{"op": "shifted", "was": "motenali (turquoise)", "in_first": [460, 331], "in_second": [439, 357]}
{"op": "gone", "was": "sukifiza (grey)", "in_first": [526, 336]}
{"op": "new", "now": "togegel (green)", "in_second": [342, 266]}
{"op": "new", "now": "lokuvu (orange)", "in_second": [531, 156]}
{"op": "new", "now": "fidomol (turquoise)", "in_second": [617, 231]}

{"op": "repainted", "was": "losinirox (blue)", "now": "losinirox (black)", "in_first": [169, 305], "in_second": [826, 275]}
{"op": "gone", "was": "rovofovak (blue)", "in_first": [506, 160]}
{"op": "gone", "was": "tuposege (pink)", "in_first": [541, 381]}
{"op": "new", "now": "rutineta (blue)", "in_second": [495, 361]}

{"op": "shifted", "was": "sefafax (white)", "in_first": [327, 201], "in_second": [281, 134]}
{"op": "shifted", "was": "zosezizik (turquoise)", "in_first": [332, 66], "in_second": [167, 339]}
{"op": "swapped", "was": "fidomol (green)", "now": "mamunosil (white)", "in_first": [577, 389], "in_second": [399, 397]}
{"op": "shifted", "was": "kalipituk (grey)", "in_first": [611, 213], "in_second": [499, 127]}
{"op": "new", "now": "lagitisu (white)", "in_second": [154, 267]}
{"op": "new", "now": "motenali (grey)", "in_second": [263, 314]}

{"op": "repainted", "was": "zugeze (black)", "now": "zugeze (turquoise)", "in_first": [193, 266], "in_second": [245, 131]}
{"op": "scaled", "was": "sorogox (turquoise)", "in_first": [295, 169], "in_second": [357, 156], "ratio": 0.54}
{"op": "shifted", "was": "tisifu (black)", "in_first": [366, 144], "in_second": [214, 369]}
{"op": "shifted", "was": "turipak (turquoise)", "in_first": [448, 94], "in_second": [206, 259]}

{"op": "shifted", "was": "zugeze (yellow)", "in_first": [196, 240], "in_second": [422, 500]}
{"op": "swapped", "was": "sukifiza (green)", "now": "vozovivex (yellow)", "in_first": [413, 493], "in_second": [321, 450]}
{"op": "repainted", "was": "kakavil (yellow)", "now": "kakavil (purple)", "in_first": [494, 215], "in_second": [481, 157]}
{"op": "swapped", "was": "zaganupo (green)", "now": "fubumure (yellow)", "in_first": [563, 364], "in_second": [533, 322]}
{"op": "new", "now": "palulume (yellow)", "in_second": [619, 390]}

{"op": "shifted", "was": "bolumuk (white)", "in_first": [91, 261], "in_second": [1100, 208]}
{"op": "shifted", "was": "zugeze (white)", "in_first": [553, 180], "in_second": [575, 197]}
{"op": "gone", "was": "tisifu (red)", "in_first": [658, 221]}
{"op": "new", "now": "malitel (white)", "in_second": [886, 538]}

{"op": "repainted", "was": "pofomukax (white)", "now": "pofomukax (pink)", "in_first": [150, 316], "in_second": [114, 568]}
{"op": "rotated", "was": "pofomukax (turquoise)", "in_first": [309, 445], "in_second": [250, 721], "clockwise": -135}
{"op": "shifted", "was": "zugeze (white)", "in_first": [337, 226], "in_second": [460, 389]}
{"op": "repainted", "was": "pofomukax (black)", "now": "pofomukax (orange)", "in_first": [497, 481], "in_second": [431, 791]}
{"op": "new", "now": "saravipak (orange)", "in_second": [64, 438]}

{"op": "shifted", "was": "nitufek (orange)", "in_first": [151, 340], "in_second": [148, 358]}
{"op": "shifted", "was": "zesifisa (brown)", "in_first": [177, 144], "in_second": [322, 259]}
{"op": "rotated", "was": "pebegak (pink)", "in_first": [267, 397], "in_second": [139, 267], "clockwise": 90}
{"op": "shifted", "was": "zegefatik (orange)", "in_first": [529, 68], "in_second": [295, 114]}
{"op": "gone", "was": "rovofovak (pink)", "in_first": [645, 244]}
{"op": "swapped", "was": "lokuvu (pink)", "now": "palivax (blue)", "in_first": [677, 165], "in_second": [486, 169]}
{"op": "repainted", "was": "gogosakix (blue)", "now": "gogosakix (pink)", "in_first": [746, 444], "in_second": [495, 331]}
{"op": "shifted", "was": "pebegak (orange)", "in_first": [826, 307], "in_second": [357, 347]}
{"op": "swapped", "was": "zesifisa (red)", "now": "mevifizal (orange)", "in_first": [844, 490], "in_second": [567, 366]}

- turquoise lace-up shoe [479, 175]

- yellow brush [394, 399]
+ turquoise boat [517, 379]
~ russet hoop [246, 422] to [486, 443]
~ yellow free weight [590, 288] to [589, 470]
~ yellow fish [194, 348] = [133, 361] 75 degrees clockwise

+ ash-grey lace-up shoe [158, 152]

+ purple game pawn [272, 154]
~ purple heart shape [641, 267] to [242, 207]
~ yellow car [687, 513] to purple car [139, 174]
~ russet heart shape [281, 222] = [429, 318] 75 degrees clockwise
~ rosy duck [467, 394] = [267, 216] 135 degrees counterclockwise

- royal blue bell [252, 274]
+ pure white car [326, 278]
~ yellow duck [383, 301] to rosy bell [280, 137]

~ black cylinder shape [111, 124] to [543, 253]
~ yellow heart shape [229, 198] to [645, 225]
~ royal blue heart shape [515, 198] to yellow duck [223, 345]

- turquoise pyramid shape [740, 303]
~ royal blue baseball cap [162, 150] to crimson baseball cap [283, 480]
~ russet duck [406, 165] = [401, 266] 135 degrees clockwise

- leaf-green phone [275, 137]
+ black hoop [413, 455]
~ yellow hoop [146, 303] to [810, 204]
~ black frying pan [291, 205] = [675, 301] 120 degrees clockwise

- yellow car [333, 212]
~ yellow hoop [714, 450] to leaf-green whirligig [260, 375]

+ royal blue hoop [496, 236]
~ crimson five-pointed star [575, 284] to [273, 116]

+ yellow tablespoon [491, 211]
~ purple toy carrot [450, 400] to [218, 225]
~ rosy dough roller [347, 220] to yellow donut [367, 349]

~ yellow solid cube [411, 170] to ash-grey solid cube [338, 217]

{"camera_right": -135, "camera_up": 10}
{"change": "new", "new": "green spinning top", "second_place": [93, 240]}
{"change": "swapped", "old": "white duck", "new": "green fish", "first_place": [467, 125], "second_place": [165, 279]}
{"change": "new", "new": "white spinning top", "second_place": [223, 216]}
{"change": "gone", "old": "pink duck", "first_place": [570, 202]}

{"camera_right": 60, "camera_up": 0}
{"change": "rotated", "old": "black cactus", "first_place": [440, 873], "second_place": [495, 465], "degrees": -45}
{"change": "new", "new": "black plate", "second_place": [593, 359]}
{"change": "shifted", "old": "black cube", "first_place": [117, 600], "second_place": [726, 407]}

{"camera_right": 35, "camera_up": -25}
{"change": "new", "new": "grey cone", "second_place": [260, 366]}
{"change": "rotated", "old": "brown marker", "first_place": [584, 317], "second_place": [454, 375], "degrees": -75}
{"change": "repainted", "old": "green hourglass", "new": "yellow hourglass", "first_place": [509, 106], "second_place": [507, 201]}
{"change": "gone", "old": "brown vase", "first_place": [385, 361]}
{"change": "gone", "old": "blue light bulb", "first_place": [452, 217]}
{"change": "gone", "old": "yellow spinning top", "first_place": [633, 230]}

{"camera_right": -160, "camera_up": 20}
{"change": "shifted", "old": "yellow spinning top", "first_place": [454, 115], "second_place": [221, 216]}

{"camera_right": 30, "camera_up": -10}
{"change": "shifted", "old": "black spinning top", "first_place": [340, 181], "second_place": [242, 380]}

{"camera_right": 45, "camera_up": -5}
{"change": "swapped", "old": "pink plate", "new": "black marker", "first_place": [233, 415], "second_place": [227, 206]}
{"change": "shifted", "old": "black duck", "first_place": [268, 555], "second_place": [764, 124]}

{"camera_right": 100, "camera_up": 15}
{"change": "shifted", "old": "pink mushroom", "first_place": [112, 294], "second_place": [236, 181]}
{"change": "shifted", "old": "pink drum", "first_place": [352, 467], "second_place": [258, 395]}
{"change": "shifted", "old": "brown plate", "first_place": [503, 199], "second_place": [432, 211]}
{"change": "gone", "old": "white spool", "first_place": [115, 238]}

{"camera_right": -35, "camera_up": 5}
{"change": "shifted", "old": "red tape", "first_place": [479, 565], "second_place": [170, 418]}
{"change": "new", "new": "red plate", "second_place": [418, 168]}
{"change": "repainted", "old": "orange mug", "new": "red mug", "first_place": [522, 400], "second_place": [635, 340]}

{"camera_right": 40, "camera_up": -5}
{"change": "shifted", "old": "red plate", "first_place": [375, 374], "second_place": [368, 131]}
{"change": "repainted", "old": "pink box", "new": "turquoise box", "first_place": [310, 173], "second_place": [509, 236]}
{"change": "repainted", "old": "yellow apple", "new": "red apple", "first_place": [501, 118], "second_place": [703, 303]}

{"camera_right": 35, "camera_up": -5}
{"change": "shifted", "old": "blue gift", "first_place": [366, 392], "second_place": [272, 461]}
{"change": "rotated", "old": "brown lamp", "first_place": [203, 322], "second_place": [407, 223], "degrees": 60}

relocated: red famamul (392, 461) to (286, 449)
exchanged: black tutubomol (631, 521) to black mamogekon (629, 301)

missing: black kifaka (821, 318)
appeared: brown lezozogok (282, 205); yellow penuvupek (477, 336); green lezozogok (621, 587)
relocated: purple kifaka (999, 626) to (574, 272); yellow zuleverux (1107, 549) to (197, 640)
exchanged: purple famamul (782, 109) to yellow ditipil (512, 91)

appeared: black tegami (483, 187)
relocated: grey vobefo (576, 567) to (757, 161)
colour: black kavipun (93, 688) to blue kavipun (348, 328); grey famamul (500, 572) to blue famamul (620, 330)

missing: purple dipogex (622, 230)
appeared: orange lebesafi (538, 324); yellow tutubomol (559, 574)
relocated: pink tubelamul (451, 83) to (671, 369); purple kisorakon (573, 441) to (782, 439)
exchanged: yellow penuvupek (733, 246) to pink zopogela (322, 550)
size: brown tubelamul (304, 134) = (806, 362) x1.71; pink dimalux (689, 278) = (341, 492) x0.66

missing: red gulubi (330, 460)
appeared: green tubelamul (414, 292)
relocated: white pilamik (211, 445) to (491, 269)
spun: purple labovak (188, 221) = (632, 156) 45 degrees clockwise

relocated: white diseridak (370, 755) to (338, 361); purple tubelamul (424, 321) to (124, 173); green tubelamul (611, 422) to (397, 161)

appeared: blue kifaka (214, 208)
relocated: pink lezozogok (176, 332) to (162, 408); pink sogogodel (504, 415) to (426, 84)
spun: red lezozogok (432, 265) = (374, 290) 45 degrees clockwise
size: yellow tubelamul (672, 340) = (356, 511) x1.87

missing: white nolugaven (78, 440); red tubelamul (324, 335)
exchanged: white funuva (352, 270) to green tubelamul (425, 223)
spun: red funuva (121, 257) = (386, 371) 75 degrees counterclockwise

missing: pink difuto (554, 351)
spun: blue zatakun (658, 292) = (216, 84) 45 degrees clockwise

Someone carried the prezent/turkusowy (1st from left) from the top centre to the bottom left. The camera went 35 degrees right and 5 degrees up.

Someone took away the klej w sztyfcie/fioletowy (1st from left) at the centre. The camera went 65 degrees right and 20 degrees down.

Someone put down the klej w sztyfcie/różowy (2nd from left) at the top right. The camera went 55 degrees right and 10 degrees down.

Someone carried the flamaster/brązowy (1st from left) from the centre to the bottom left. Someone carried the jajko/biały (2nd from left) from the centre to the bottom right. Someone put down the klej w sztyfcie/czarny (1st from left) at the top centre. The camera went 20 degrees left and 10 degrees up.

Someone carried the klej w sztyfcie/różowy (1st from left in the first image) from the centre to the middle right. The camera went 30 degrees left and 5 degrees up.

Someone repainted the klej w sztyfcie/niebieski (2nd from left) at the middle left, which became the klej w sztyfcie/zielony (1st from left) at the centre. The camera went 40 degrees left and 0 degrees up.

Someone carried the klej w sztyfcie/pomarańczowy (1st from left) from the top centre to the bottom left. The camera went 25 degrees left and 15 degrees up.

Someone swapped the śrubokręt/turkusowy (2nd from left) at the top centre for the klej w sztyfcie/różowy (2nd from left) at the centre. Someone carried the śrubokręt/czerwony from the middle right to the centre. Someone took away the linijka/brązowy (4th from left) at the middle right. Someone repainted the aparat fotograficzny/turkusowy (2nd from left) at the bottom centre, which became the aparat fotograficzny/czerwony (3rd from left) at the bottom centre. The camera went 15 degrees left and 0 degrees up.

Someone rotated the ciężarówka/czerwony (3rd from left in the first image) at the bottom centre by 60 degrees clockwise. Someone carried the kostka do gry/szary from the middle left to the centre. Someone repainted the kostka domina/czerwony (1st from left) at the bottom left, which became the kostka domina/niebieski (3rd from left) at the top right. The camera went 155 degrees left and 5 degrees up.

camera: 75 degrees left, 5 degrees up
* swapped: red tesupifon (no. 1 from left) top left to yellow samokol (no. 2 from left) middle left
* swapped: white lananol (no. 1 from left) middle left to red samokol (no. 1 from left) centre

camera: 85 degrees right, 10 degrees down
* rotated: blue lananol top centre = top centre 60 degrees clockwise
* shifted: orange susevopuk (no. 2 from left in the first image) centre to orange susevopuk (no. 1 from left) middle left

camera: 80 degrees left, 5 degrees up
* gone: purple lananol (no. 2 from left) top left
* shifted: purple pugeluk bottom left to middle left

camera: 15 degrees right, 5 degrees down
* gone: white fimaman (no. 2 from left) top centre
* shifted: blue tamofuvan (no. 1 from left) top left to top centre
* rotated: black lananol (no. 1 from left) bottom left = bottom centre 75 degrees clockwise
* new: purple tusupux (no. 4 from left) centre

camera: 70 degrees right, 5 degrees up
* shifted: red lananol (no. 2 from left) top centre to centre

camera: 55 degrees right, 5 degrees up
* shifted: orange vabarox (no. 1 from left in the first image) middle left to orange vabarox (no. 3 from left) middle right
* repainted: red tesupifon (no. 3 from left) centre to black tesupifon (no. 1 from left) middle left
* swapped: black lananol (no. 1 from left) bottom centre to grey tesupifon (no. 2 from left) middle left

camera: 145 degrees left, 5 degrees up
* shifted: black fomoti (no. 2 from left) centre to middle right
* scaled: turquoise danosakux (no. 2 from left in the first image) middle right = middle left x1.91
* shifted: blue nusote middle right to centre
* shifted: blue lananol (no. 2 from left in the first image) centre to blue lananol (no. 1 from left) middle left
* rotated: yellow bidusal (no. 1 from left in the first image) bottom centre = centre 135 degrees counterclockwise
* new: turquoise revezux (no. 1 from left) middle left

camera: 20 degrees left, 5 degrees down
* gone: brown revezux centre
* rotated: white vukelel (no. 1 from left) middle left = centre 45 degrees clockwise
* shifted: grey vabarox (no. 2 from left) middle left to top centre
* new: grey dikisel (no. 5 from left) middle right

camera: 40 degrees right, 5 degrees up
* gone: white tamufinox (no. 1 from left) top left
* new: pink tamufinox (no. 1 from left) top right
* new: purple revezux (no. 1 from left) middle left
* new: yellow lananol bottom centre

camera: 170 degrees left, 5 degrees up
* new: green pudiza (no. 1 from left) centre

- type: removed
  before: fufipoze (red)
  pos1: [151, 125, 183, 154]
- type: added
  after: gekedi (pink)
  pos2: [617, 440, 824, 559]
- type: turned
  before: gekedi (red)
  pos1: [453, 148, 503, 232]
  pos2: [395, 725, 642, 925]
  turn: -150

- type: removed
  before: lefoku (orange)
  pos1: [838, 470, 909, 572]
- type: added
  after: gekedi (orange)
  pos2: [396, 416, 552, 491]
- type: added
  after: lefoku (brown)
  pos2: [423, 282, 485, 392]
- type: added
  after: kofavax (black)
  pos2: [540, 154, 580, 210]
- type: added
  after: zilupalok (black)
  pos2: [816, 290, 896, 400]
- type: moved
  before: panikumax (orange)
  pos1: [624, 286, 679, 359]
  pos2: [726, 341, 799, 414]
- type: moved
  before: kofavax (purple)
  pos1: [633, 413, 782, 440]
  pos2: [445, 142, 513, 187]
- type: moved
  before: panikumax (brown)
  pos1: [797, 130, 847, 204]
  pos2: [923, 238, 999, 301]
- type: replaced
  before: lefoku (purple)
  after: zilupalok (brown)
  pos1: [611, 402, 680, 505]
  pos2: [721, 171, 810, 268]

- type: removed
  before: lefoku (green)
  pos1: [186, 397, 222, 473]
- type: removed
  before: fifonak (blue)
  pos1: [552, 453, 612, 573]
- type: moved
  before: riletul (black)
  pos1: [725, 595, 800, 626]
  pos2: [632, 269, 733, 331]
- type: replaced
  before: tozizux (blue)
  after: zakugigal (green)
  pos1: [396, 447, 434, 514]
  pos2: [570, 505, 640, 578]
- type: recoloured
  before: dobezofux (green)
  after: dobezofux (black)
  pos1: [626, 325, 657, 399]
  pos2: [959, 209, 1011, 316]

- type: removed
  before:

TASK PROMPT:
Among the records above, a stretch begins at the line containing "pos1: [151, 125, 183, 154]" and ends at the line containing "pos2: [395, 725, 642, 925]". Restate that stretch word for word, and nothing else.

ANSWER SECTION:
  pos1: [151, 125, 183, 154]
- type: added
  after: gekedi (pink)
  pos2: [617, 440, 824, 559]
- type: turned
  before: gekedi (red)
  pos1: [453, 148, 503, 232]
  pos2: [395, 725, 642, 925]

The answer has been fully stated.